(Records for spatial reasoning)
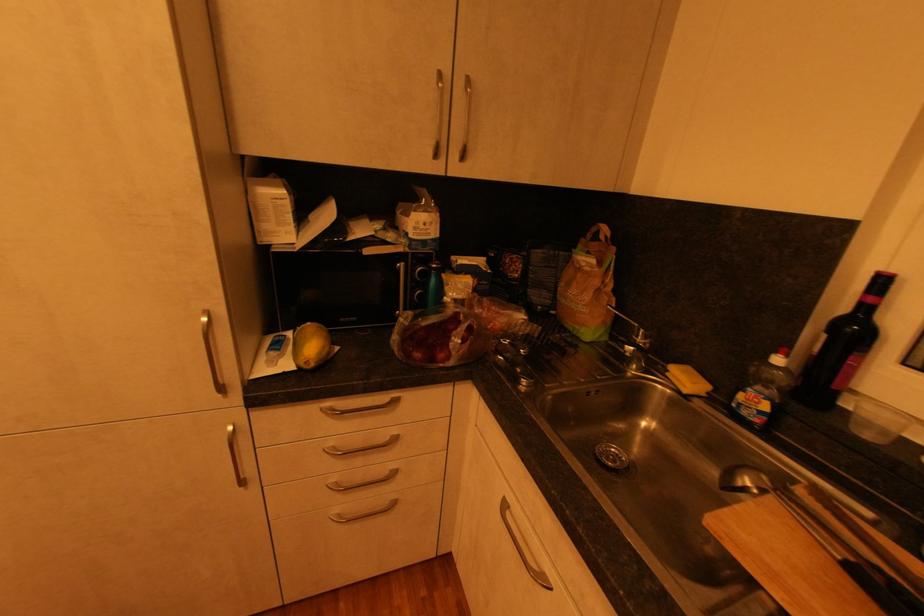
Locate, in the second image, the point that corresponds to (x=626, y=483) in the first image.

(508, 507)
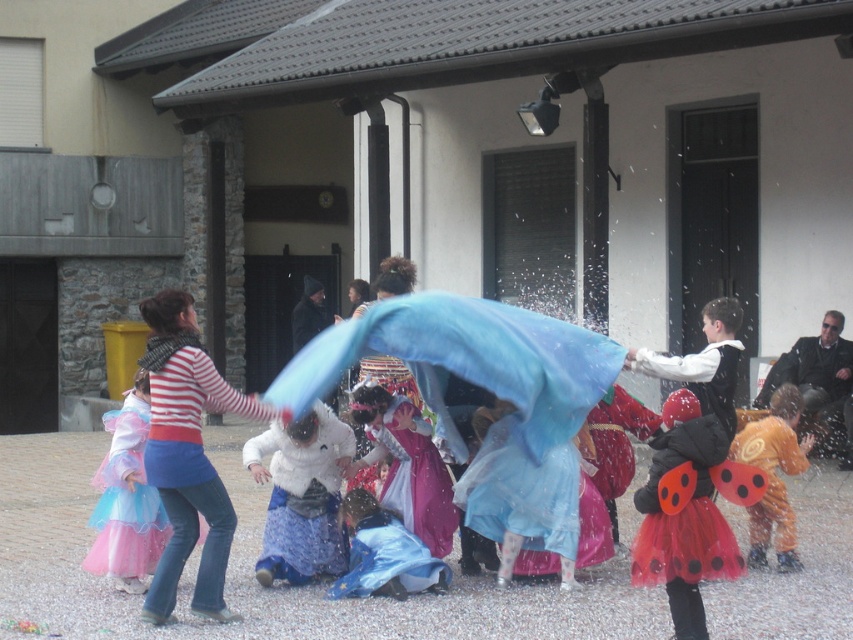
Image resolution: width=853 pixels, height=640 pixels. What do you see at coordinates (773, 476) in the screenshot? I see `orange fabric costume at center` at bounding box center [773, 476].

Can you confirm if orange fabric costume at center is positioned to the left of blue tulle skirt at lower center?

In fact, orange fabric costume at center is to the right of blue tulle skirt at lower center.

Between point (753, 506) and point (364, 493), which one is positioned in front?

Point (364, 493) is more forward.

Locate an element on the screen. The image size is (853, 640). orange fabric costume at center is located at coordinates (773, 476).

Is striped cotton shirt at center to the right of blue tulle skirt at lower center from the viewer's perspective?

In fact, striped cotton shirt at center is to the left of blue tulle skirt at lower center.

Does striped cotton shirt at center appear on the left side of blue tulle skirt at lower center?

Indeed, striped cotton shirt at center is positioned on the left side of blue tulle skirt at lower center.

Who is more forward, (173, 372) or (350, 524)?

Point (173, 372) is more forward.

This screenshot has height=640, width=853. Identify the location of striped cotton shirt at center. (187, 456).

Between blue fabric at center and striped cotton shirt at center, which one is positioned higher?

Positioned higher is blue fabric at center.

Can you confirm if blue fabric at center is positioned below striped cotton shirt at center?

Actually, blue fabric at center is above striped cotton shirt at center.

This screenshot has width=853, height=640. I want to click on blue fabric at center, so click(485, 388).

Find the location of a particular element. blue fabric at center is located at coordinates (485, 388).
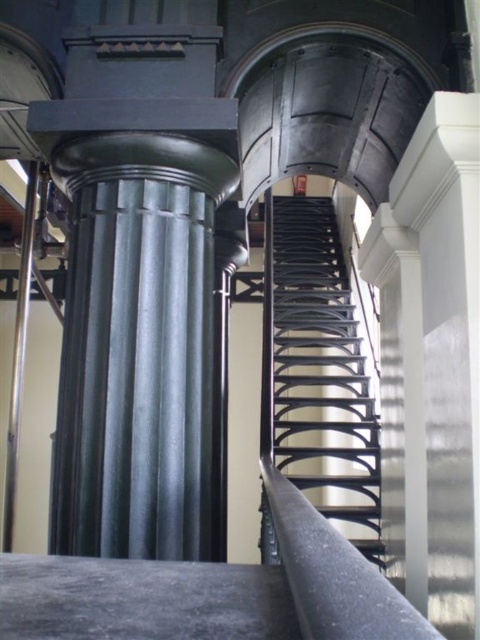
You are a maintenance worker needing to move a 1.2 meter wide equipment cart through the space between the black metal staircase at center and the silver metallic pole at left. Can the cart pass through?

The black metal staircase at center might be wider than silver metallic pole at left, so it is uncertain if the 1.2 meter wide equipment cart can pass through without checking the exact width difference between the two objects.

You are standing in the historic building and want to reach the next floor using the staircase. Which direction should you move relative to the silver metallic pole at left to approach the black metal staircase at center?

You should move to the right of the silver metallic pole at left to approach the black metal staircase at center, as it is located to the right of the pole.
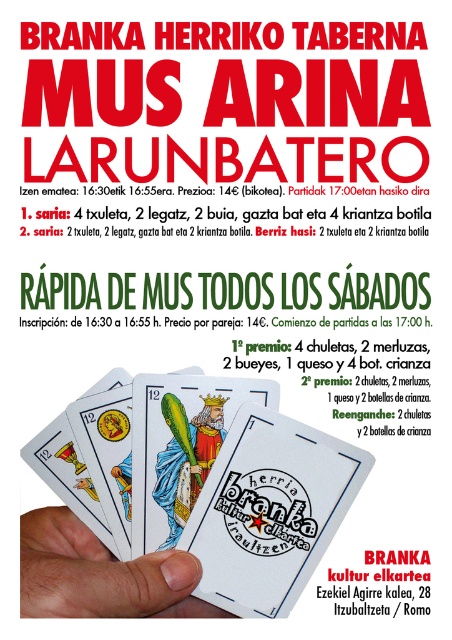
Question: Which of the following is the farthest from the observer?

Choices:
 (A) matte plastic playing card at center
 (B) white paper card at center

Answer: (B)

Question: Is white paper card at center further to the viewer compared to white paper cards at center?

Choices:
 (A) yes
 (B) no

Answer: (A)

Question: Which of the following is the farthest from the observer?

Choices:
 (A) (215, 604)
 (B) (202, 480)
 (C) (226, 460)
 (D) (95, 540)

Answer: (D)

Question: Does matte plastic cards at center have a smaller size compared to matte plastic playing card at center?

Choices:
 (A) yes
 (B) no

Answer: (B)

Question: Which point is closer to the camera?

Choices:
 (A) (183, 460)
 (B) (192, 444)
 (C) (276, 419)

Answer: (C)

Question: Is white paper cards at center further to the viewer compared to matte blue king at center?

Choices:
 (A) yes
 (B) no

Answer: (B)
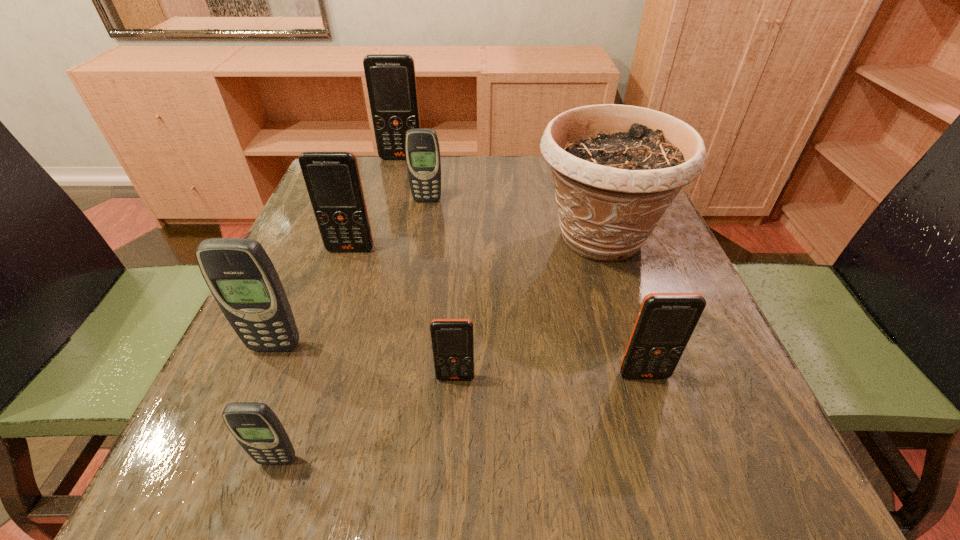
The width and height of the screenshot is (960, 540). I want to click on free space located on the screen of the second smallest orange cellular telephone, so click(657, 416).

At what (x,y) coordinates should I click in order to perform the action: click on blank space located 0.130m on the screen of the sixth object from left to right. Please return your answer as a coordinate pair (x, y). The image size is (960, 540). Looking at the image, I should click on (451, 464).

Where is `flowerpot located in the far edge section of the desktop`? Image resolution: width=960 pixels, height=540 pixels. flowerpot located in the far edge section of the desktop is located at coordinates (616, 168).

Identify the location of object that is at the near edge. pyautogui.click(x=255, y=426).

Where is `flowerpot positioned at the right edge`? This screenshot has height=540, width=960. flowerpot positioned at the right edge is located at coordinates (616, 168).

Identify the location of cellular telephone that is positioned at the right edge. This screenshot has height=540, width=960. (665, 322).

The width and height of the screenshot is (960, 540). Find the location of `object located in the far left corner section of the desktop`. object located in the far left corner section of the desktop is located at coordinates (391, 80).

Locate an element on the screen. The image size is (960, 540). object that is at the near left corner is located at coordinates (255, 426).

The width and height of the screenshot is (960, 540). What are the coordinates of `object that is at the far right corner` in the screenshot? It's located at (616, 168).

● **DO THIS**: Copy all of the records above word for word, leaving out the pictures.

● **CORRECT RESPONSE**:
Locate, in the second image, the point that corresponds to (x=626, y=483) in the first image.

(508, 507)
Image resolution: width=853 pixels, height=640 pixels. What do you see at coordinates (773, 476) in the screenshot? I see `orange fabric costume at center` at bounding box center [773, 476].

Can you confirm if orange fabric costume at center is positioned to the left of blue tulle skirt at lower center?

In fact, orange fabric costume at center is to the right of blue tulle skirt at lower center.

Between point (753, 506) and point (364, 493), which one is positioned in front?

Point (364, 493) is more forward.

Locate an element on the screen. The image size is (853, 640). orange fabric costume at center is located at coordinates (773, 476).

Is striped cotton shirt at center to the right of blue tulle skirt at lower center from the viewer's perspective?

In fact, striped cotton shirt at center is to the left of blue tulle skirt at lower center.

Does striped cotton shirt at center appear on the left side of blue tulle skirt at lower center?

Indeed, striped cotton shirt at center is positioned on the left side of blue tulle skirt at lower center.

Who is more forward, (173, 372) or (350, 524)?

Point (173, 372) is more forward.

This screenshot has height=640, width=853. Identify the location of striped cotton shirt at center. (187, 456).

Between blue fabric at center and striped cotton shirt at center, which one is positioned higher?

Positioned higher is blue fabric at center.

Can you confirm if blue fabric at center is positioned below striped cotton shirt at center?

Actually, blue fabric at center is above striped cotton shirt at center.

This screenshot has width=853, height=640. I want to click on blue fabric at center, so click(485, 388).

Find the location of a particular element. blue fabric at center is located at coordinates (485, 388).
You are a maintenance worker needing to move a 1.2 meter wide equipment cart through the space between the black metal staircase at center and the silver metallic pole at left. Can the cart pass through?

The black metal staircase at center might be wider than silver metallic pole at left, so it is uncertain if the 1.2 meter wide equipment cart can pass through without checking the exact width difference between the two objects.

You are standing in the historic building and want to reach the next floor using the staircase. Which direction should you move relative to the silver metallic pole at left to approach the black metal staircase at center?

You should move to the right of the silver metallic pole at left to approach the black metal staircase at center, as it is located to the right of the pole.
Question: Which of the following is the farthest from the observer?

Choices:
 (A) matte plastic playing card at center
 (B) white paper card at center

Answer: (B)

Question: Is white paper card at center further to the viewer compared to white paper cards at center?

Choices:
 (A) yes
 (B) no

Answer: (A)

Question: Which of the following is the farthest from the observer?

Choices:
 (A) (215, 604)
 (B) (202, 480)
 (C) (226, 460)
 (D) (95, 540)

Answer: (D)

Question: Does matte plastic cards at center have a smaller size compared to matte plastic playing card at center?

Choices:
 (A) yes
 (B) no

Answer: (B)

Question: Which point is closer to the camera?

Choices:
 (A) (183, 460)
 (B) (192, 444)
 (C) (276, 419)

Answer: (C)

Question: Is white paper cards at center further to the viewer compared to matte blue king at center?

Choices:
 (A) yes
 (B) no

Answer: (B)
The width and height of the screenshot is (960, 540). I want to click on free space located on the screen of the second smallest orange cellular telephone, so click(657, 416).

At what (x,y) coordinates should I click in order to perform the action: click on blank space located 0.130m on the screen of the sixth object from left to right. Please return your answer as a coordinate pair (x, y). The image size is (960, 540). Looking at the image, I should click on (451, 464).

Where is `flowerpot located in the far edge section of the desktop`? Image resolution: width=960 pixels, height=540 pixels. flowerpot located in the far edge section of the desktop is located at coordinates (616, 168).

Identify the location of object that is at the near edge. pyautogui.click(x=255, y=426).

Where is `flowerpot positioned at the right edge`? This screenshot has height=540, width=960. flowerpot positioned at the right edge is located at coordinates (616, 168).

Identify the location of cellular telephone that is positioned at the right edge. This screenshot has height=540, width=960. (665, 322).

The width and height of the screenshot is (960, 540). Find the location of `object located in the far left corner section of the desktop`. object located in the far left corner section of the desktop is located at coordinates (391, 80).

Locate an element on the screen. The image size is (960, 540). object that is at the near left corner is located at coordinates (255, 426).

The width and height of the screenshot is (960, 540). What are the coordinates of `object that is at the far right corner` in the screenshot? It's located at (616, 168).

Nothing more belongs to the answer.